→ Assignment:
Please take the lines from the one holding "cyan star: (60, 65)" through the one holding "red line: (100, 133) -> (114, 167), moved" in the data below and copy them exactly.

[Items from a data source]
----

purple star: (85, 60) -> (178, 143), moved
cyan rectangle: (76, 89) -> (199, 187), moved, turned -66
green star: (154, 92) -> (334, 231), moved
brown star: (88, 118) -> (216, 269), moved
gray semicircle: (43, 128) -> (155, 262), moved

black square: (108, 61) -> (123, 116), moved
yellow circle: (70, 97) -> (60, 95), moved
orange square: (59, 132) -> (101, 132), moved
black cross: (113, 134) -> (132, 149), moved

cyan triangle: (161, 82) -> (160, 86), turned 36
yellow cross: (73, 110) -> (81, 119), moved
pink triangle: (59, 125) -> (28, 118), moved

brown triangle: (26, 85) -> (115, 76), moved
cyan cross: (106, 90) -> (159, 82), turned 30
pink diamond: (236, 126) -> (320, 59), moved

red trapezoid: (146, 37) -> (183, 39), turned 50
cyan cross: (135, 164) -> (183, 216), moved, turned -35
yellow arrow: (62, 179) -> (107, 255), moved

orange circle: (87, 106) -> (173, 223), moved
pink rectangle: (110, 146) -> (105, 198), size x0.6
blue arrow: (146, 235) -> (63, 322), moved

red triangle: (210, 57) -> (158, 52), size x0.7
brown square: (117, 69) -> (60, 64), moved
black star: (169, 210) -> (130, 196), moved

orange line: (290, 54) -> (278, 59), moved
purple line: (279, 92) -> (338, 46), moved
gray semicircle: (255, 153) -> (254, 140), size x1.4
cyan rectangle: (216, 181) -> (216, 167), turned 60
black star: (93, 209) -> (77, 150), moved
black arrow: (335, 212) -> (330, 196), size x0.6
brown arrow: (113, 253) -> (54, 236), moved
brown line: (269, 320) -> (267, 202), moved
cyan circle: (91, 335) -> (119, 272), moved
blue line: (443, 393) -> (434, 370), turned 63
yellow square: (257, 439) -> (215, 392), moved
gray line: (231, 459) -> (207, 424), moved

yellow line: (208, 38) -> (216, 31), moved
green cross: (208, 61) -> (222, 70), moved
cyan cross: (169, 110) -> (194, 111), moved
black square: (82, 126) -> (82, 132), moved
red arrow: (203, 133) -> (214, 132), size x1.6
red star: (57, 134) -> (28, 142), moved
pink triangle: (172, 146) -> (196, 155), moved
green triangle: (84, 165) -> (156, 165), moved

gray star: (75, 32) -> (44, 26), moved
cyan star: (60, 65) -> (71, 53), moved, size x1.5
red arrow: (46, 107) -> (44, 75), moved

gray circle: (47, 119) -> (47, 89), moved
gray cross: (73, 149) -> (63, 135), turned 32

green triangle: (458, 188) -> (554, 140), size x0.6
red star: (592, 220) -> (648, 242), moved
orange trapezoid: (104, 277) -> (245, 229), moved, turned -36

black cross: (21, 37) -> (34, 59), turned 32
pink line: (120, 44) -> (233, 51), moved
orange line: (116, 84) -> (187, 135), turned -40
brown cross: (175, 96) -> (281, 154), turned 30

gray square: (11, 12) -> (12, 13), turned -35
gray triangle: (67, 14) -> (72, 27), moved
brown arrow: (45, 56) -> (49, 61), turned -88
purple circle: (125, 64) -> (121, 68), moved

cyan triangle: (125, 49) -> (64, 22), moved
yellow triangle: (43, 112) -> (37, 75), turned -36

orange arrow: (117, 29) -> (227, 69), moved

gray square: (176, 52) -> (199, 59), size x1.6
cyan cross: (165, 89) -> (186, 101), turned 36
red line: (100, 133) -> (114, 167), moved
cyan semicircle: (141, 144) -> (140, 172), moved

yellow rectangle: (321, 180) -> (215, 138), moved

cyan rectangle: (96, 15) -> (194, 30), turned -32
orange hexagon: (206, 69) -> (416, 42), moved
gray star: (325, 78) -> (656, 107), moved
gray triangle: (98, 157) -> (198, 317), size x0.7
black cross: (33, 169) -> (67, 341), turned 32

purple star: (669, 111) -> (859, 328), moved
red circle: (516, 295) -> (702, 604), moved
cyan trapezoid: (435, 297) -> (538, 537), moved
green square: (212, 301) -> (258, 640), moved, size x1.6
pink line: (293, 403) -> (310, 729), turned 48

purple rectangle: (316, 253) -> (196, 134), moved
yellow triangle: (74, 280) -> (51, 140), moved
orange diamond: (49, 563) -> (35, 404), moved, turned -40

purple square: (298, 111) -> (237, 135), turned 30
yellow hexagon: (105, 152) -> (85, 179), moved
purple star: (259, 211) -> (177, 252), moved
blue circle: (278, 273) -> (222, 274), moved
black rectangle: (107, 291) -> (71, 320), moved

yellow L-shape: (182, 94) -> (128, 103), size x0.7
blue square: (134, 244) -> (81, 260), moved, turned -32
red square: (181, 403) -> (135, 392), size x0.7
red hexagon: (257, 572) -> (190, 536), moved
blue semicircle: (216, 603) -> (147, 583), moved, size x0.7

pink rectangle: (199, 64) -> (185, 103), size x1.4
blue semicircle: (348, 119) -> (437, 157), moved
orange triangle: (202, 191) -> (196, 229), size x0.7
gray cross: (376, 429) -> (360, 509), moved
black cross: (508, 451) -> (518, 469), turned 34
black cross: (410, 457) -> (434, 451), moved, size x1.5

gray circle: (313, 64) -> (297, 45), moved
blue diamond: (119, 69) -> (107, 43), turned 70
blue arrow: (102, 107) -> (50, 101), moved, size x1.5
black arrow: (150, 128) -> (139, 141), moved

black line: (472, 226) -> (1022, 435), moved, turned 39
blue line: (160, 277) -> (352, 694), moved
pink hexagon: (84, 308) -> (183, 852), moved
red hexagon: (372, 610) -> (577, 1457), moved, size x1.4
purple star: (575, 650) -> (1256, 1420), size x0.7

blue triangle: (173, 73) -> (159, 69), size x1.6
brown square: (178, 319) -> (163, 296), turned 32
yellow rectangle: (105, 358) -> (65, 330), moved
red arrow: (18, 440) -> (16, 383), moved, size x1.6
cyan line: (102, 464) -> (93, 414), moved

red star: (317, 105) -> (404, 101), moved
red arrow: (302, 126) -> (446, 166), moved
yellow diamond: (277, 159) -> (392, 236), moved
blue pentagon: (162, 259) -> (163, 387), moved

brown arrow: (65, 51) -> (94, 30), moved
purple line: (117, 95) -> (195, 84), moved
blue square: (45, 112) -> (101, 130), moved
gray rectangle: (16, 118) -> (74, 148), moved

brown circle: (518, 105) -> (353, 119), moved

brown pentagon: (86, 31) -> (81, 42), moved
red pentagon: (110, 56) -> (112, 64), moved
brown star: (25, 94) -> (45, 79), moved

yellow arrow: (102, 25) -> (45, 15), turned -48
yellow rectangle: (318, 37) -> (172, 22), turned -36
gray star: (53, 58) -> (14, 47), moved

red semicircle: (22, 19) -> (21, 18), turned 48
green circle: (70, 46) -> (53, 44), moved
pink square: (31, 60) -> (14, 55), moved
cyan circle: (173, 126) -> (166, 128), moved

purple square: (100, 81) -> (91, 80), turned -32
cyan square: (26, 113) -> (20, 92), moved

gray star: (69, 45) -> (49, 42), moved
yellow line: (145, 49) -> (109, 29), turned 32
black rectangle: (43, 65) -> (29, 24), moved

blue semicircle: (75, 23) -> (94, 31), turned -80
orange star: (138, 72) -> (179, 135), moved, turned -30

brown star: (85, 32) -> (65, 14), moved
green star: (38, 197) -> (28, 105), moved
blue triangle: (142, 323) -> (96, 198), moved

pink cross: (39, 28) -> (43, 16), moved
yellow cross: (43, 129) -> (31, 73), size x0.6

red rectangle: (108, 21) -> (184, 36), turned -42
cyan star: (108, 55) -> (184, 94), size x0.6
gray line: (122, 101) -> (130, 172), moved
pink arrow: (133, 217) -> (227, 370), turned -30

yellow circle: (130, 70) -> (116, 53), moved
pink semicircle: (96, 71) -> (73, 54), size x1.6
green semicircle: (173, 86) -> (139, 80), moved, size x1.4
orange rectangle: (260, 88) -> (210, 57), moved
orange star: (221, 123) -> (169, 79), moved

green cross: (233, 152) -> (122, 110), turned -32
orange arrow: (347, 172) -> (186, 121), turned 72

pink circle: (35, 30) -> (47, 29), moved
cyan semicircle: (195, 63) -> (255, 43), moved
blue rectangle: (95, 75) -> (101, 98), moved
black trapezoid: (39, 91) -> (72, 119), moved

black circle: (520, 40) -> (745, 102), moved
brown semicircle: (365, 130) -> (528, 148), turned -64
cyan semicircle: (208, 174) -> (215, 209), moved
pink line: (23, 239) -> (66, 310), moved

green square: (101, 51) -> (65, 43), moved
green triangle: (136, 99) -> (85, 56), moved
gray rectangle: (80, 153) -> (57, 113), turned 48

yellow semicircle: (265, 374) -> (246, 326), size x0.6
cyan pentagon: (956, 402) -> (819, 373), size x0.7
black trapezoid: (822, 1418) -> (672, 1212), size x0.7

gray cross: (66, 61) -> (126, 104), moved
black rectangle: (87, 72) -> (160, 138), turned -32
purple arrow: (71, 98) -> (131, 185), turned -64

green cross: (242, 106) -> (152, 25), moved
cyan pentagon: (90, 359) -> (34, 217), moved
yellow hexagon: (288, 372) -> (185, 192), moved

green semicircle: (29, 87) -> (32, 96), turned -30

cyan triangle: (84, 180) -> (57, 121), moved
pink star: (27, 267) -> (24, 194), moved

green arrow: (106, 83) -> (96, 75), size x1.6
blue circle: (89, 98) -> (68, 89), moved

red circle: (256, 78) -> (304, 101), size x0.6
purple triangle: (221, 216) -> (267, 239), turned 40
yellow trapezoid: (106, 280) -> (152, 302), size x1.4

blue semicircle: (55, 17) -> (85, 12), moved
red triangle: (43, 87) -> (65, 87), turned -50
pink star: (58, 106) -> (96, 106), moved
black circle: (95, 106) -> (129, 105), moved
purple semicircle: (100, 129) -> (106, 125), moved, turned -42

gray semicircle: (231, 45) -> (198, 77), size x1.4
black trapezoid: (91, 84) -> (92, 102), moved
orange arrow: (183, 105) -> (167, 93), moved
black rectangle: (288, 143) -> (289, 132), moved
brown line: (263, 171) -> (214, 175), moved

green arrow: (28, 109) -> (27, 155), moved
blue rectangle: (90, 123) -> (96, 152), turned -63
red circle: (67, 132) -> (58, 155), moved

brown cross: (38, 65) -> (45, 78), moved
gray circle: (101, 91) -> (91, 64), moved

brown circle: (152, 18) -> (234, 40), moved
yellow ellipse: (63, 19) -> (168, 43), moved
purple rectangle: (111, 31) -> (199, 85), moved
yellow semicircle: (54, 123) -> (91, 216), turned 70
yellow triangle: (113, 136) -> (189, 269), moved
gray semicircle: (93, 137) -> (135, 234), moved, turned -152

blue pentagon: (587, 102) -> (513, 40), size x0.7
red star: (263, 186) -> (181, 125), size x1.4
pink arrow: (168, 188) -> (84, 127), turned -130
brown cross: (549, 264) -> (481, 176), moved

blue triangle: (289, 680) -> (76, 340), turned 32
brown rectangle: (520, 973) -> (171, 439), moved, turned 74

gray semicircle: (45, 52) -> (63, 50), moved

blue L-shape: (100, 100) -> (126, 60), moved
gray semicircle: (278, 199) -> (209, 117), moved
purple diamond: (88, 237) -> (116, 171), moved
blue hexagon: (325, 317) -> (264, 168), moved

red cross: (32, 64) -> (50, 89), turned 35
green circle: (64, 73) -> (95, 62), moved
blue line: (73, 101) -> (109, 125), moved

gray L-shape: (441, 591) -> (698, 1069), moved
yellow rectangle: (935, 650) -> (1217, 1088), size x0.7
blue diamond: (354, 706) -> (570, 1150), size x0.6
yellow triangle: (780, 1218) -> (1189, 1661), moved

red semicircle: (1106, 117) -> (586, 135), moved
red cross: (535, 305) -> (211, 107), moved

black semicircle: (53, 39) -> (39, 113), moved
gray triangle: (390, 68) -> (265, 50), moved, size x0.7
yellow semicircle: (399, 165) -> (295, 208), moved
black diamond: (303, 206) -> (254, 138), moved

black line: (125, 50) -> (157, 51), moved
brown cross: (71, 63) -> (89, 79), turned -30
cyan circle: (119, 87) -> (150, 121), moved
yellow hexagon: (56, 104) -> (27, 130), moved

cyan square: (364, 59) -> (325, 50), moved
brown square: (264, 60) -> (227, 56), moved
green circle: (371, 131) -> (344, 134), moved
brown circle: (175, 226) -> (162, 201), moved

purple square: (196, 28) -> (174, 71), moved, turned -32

----

→ The completed task:
cyan star: (60, 65) -> (71, 53), moved, size x1.5
red arrow: (46, 107) -> (44, 75), moved

gray circle: (47, 119) -> (47, 89), moved
gray cross: (73, 149) -> (63, 135), turned 32

green triangle: (458, 188) -> (554, 140), size x0.6
red star: (592, 220) -> (648, 242), moved
orange trapezoid: (104, 277) -> (245, 229), moved, turned -36

black cross: (21, 37) -> (34, 59), turned 32
pink line: (120, 44) -> (233, 51), moved
orange line: (116, 84) -> (187, 135), turned -40
brown cross: (175, 96) -> (281, 154), turned 30

gray square: (11, 12) -> (12, 13), turned -35
gray triangle: (67, 14) -> (72, 27), moved
brown arrow: (45, 56) -> (49, 61), turned -88
purple circle: (125, 64) -> (121, 68), moved

cyan triangle: (125, 49) -> (64, 22), moved
yellow triangle: (43, 112) -> (37, 75), turned -36

orange arrow: (117, 29) -> (227, 69), moved

gray square: (176, 52) -> (199, 59), size x1.6
cyan cross: (165, 89) -> (186, 101), turned 36
red line: (100, 133) -> (114, 167), moved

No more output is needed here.